BEGIN
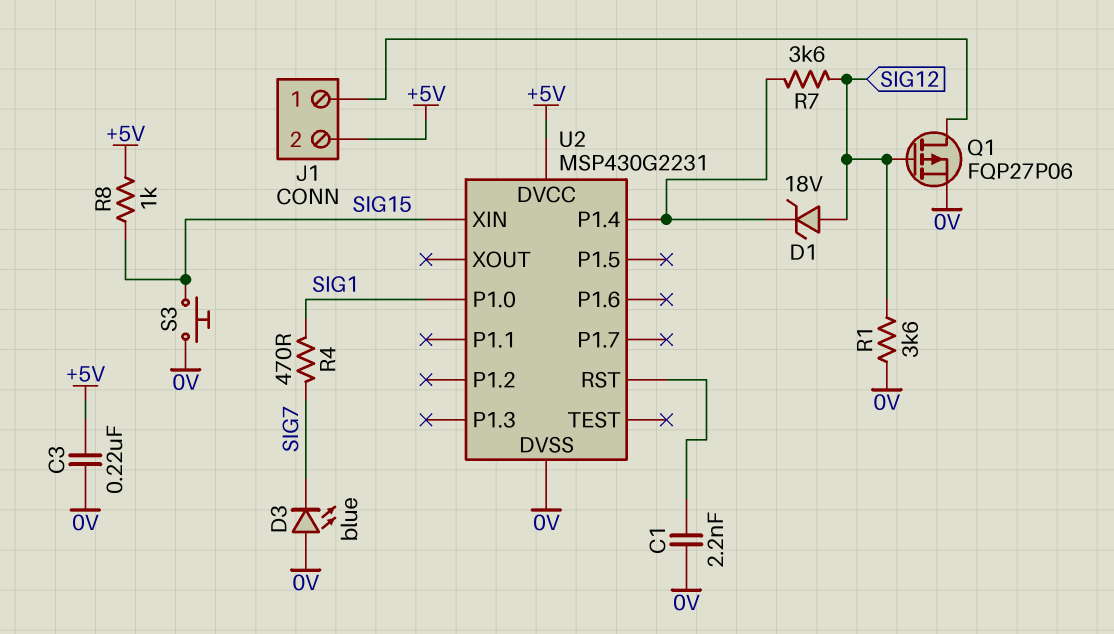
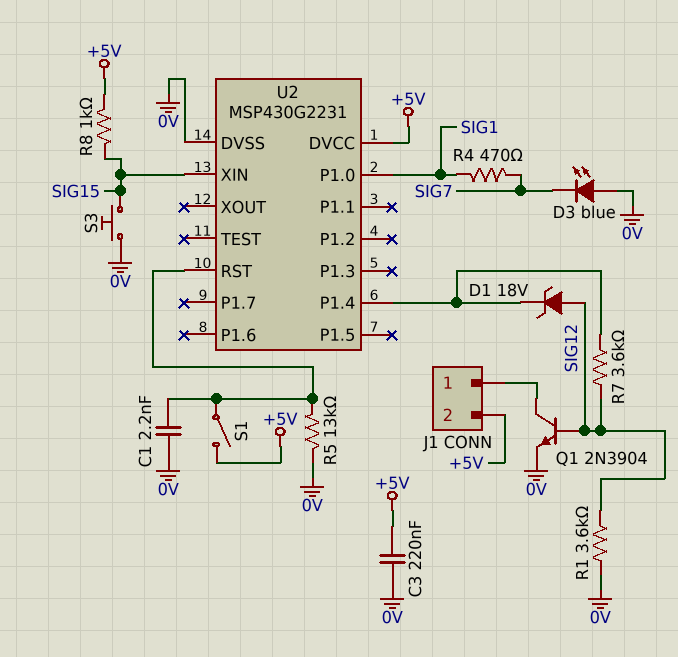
Q1: PMOS FQP27P06 (G SIG12, D J1/1, S 0V) -> NPN 2N3904 (B SIG12, C J1/1, E 0V)
R5: none -> 13k (0V, U2/RST)
S1: none -> switch (+5V, U2/RST)

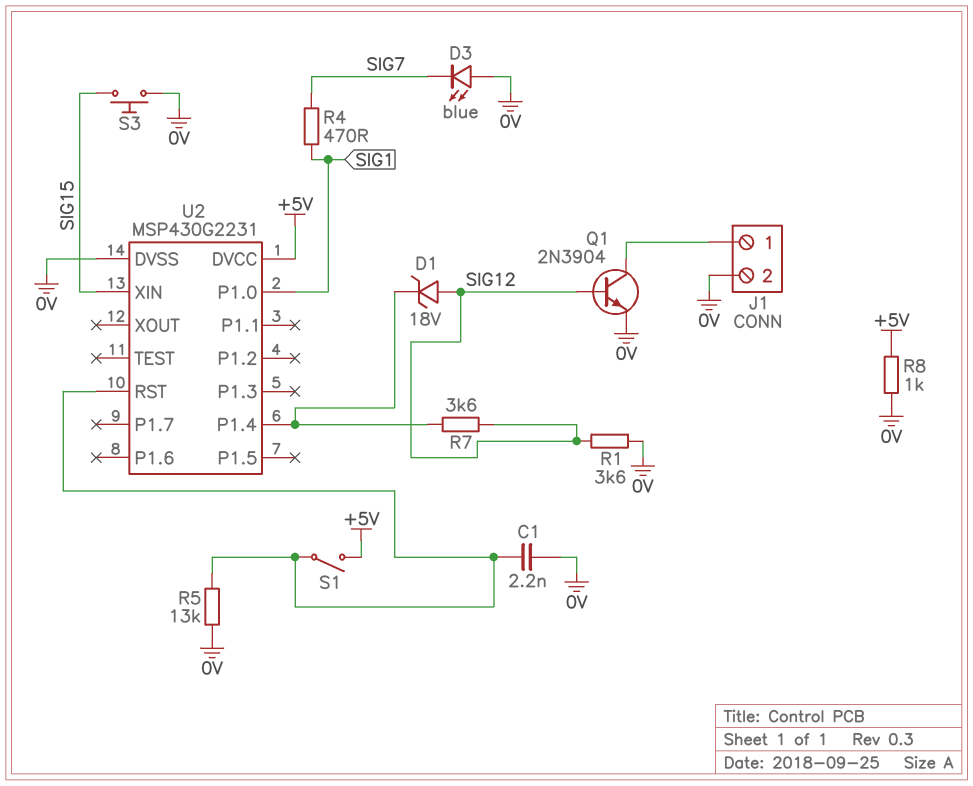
C3: 220nF (+5V, 0V) -> none
J1 pin 2: +5V -> 0V
R8: 1k (+5V, SIG15) -> 1k (+5V, 0V)

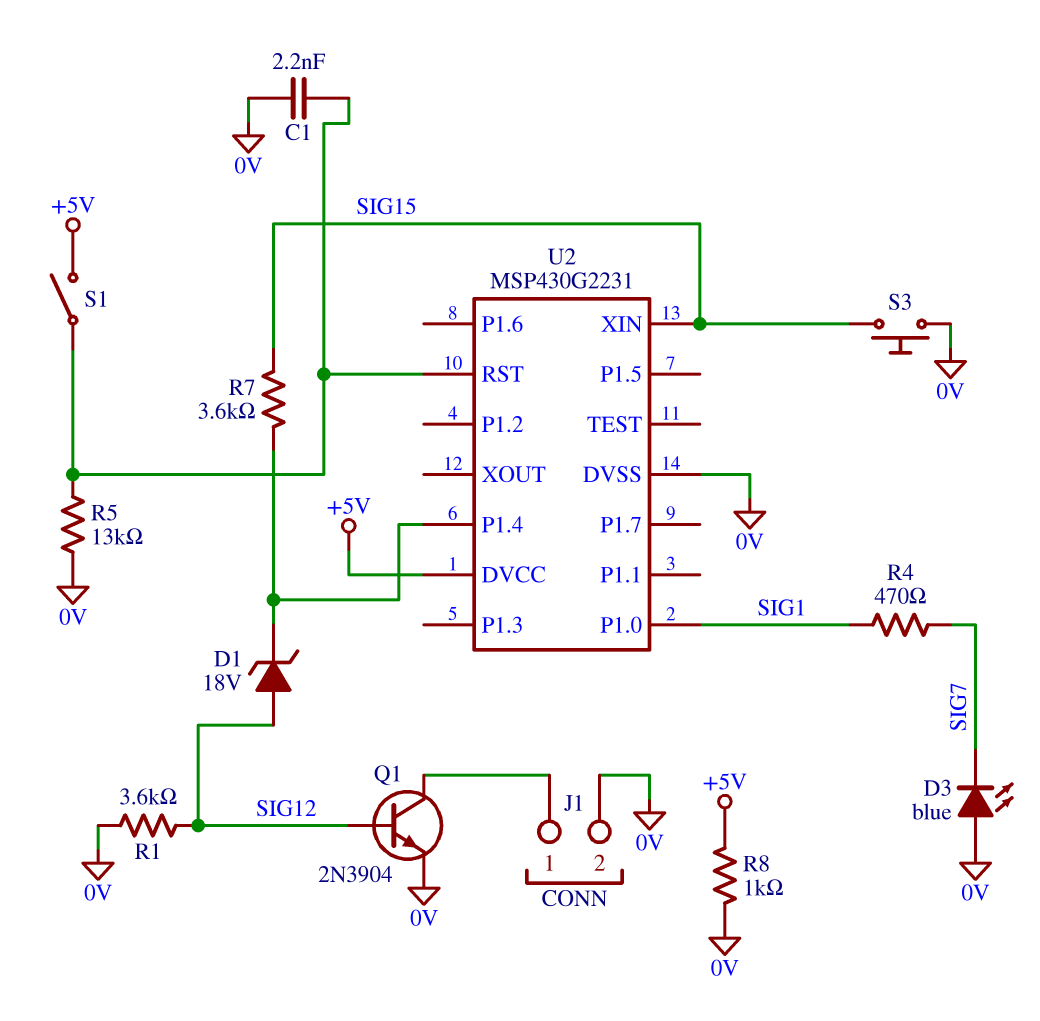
R7: 3.6k (SIG12, U2/P1.4) -> 3.6k (SIG15, U2/P1.4)

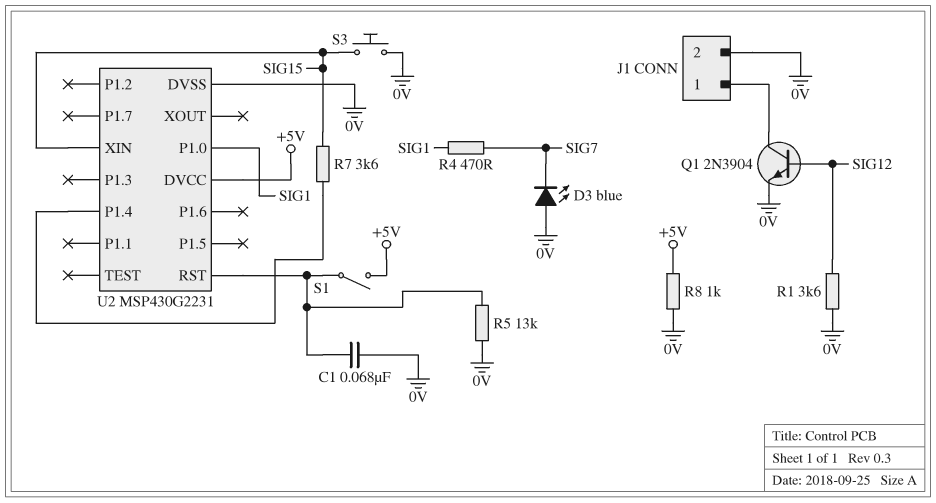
C1: 2.2nF (0V, U2/RST) -> 68nF (0V, U2/RST)
D1: zener 18V (A SIG12, K U2/P1.4) -> none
END
**Exercise directions:**
Give every line of the records above again, exactly, and omit the pictures.

**Exercise solution:**
Q1: PMOS FQP27P06 (G SIG12, D J1/1, S 0V) -> NPN 2N3904 (B SIG12, C J1/1, E 0V)
R5: none -> 13k (0V, U2/RST)
S1: none -> switch (+5V, U2/RST)

C3: 220nF (+5V, 0V) -> none
J1 pin 2: +5V -> 0V
R8: 1k (+5V, SIG15) -> 1k (+5V, 0V)

R7: 3.6k (SIG12, U2/P1.4) -> 3.6k (SIG15, U2/P1.4)

C1: 2.2nF (0V, U2/RST) -> 68nF (0V, U2/RST)
D1: zener 18V (A SIG12, K U2/P1.4) -> none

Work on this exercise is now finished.